§ **The problem**:
Output each record exactly as given. Leave out every picture.

================================

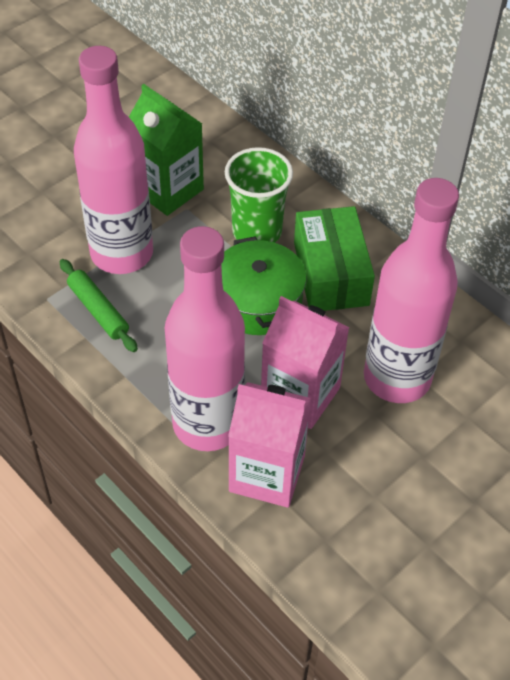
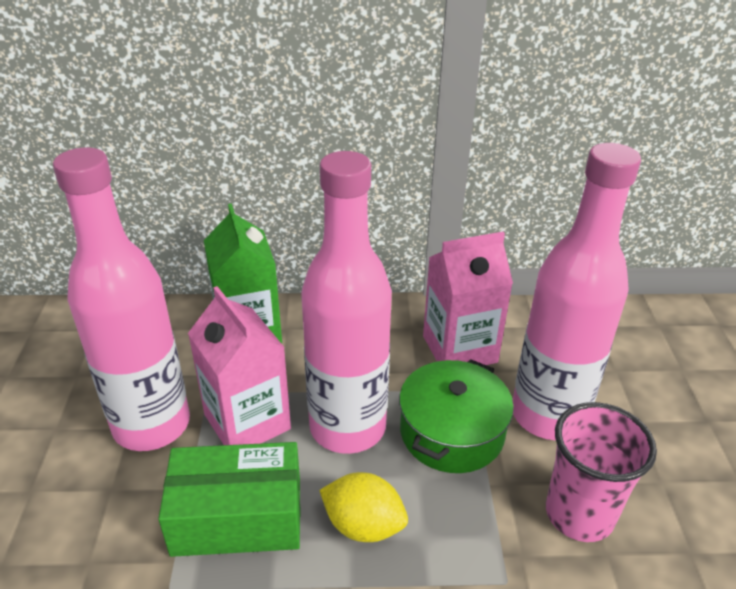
green cup: 1 -> 0
green rolling pin: 1 -> 0
pink cup: 0 -> 1
yellow lemon: 0 -> 1

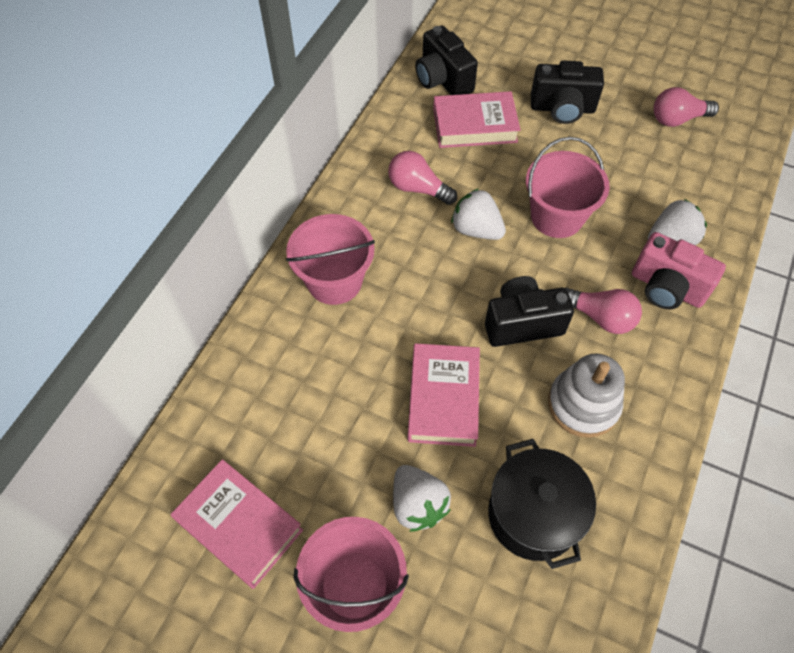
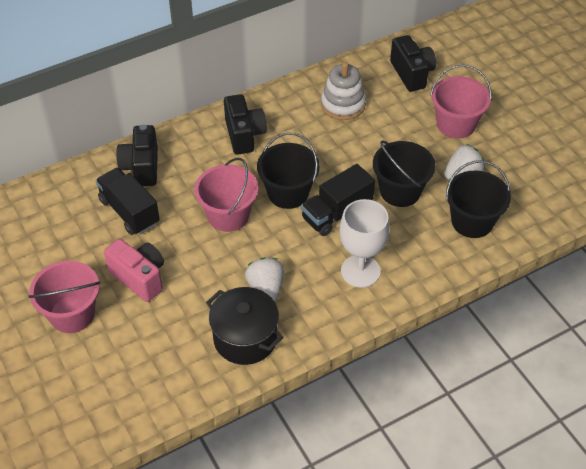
black bucket: 0 -> 3
black truck: 0 -> 2
pink book: 3 -> 0
pink light bulb: 3 -> 0
white goblet: 0 -> 1
white strawberry: 3 -> 2

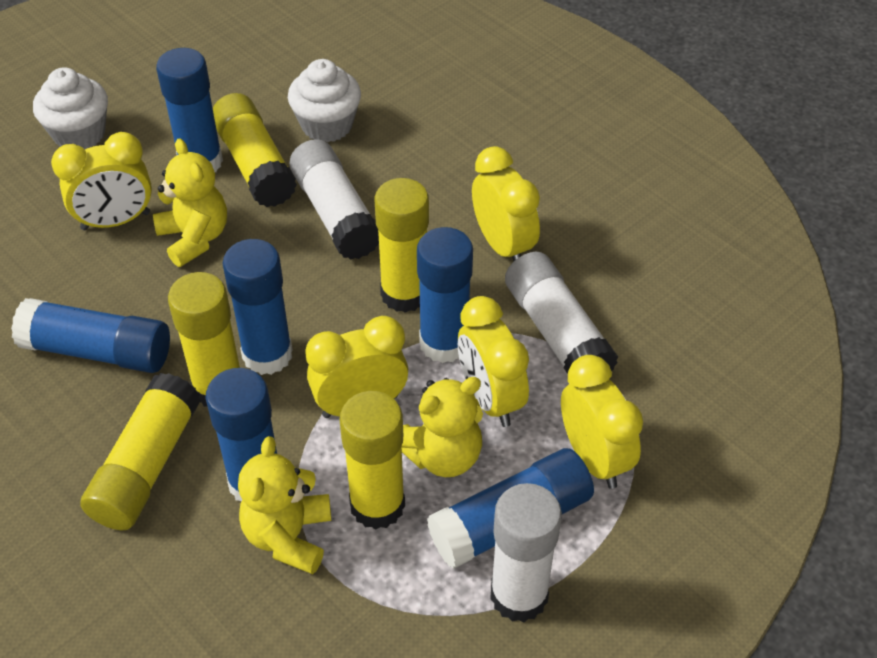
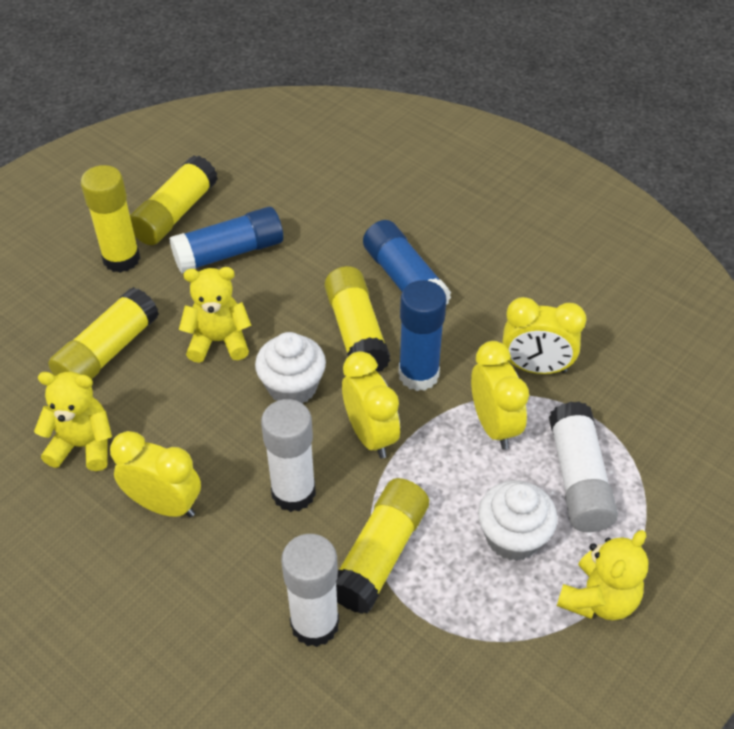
blue glue stick: 6 -> 3
yellow clock: 5 -> 4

================================

§ **Solution to this task**:
green cup: 1 -> 0
green rolling pin: 1 -> 0
pink cup: 0 -> 1
yellow lemon: 0 -> 1

black bucket: 0 -> 3
black truck: 0 -> 2
pink book: 3 -> 0
pink light bulb: 3 -> 0
white goblet: 0 -> 1
white strawberry: 3 -> 2

blue glue stick: 6 -> 3
yellow clock: 5 -> 4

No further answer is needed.